▸ Records for processing

===============

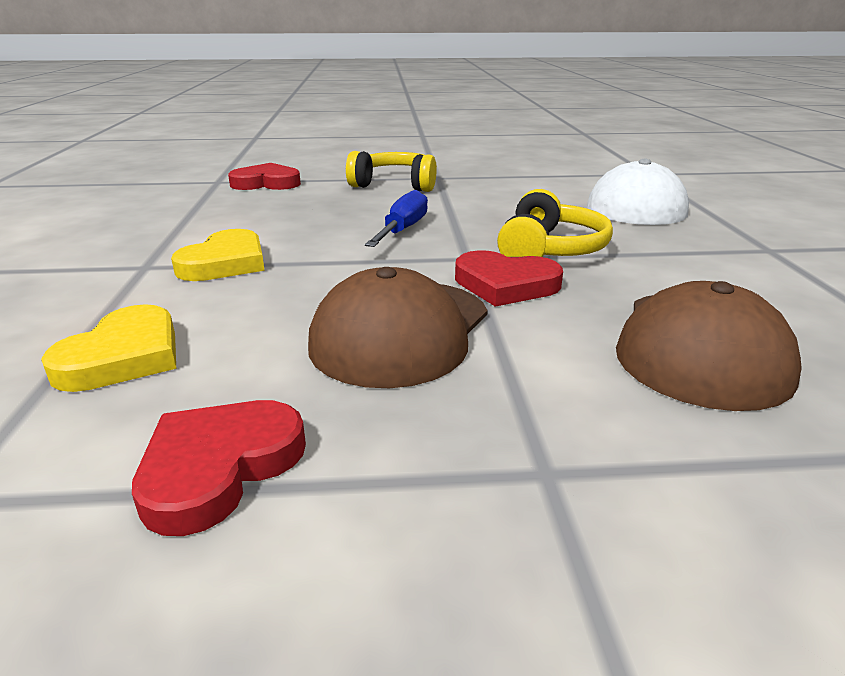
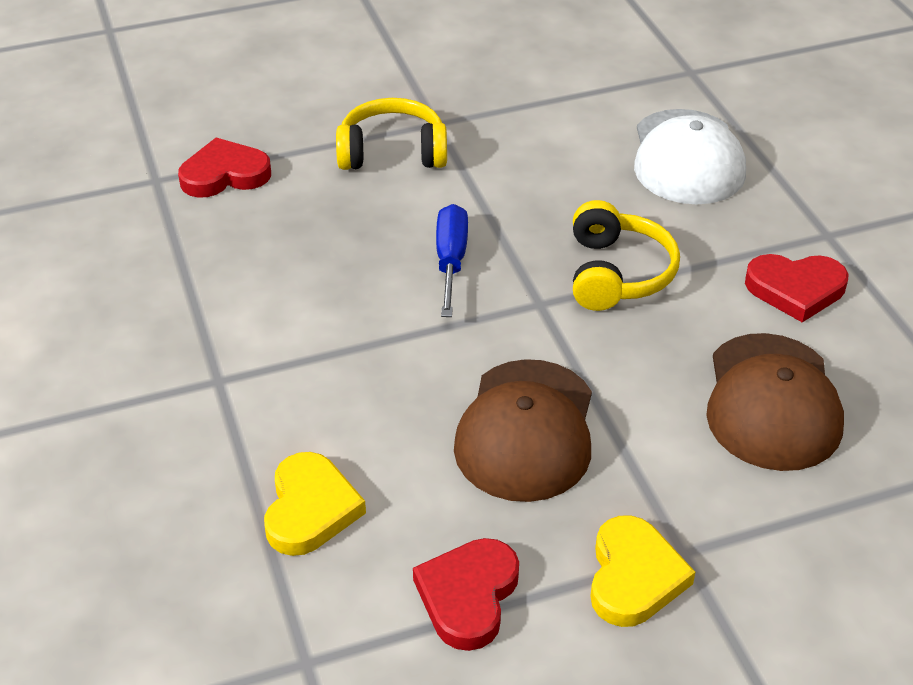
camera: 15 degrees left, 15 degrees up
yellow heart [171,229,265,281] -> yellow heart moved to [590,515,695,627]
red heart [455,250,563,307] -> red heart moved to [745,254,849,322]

===============

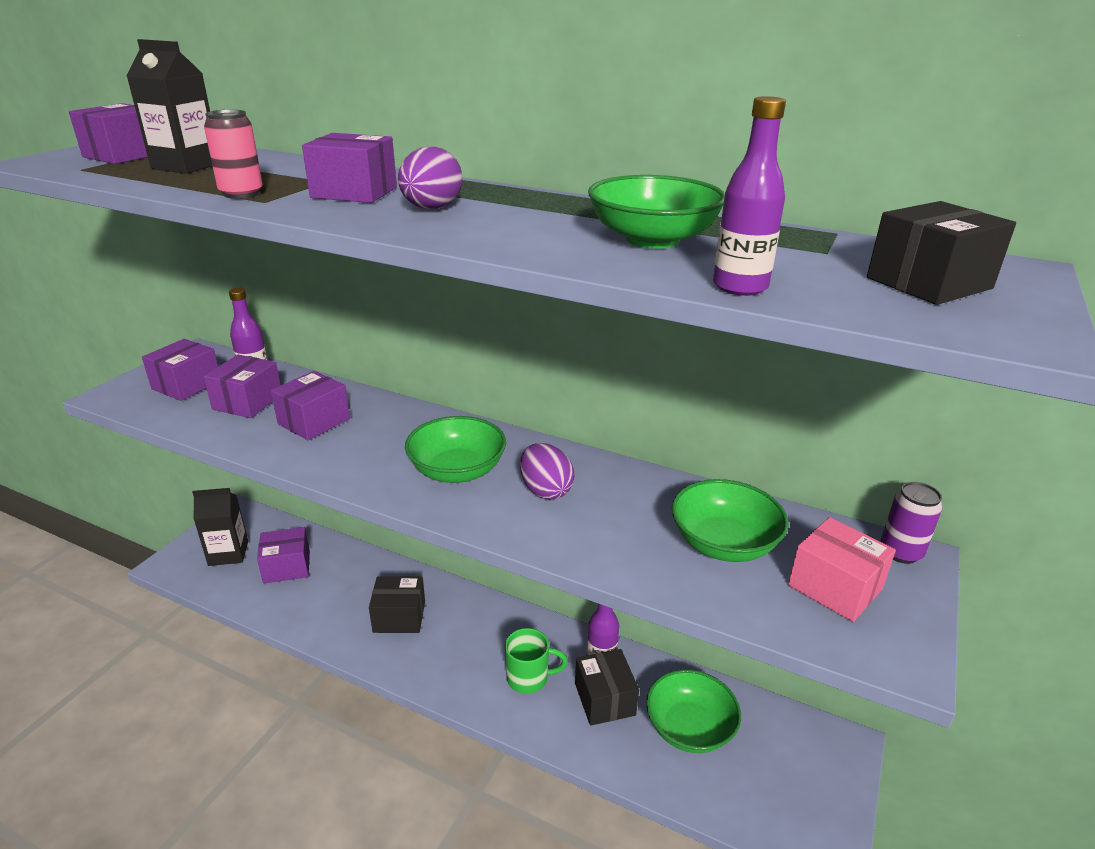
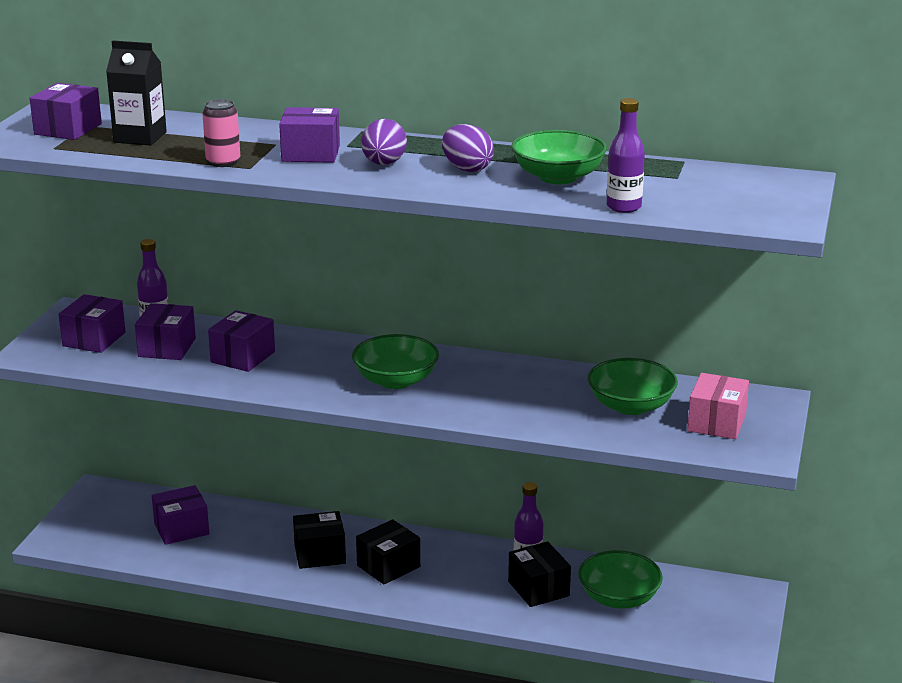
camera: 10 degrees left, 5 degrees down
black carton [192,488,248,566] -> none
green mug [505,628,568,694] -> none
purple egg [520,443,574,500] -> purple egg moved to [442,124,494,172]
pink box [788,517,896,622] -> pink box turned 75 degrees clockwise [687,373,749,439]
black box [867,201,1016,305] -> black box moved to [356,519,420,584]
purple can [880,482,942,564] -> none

===============

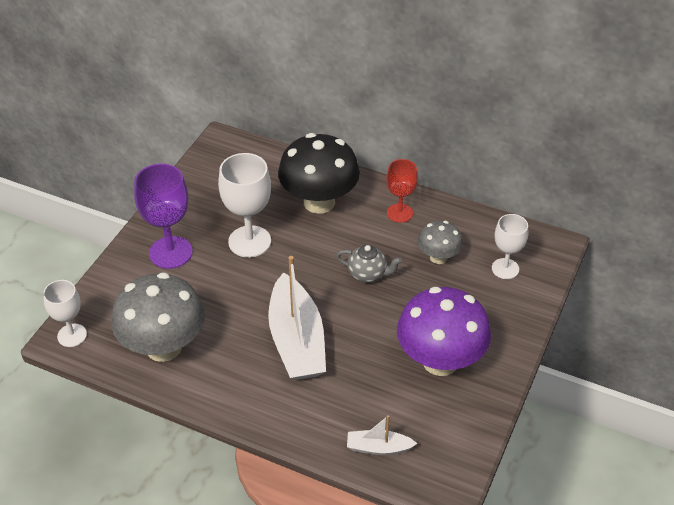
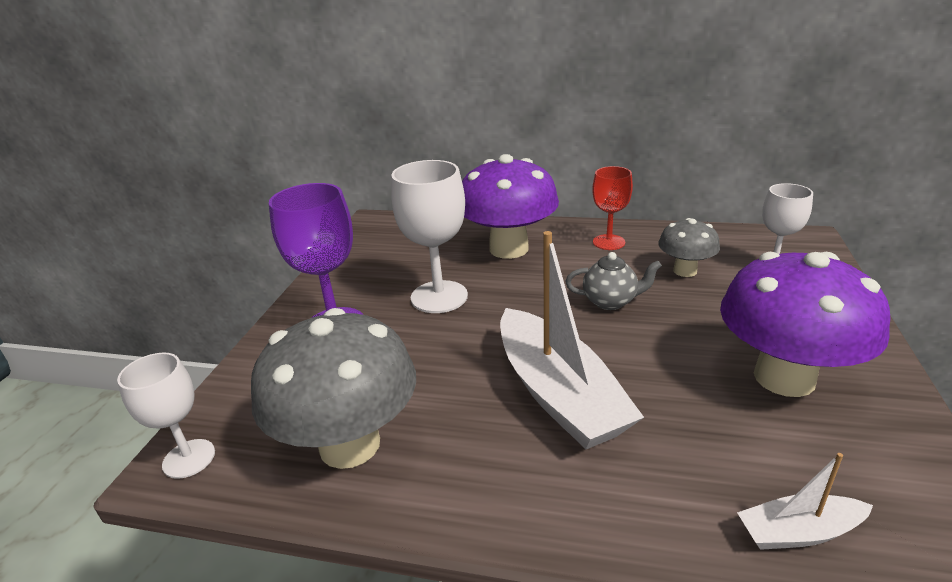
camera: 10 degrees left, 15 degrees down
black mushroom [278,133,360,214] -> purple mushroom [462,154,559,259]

===============

▸ Problem to solve
Return, unchanged, the run of lines above that opens with the line containing "camera: 15 degrees left, 15 degrees up" and closes with the line containing "red heart [455,250,563,307]". Include both.

▸ Task answer
camera: 15 degrees left, 15 degrees up
yellow heart [171,229,265,281] -> yellow heart moved to [590,515,695,627]
red heart [455,250,563,307] -> red heart moved to [745,254,849,322]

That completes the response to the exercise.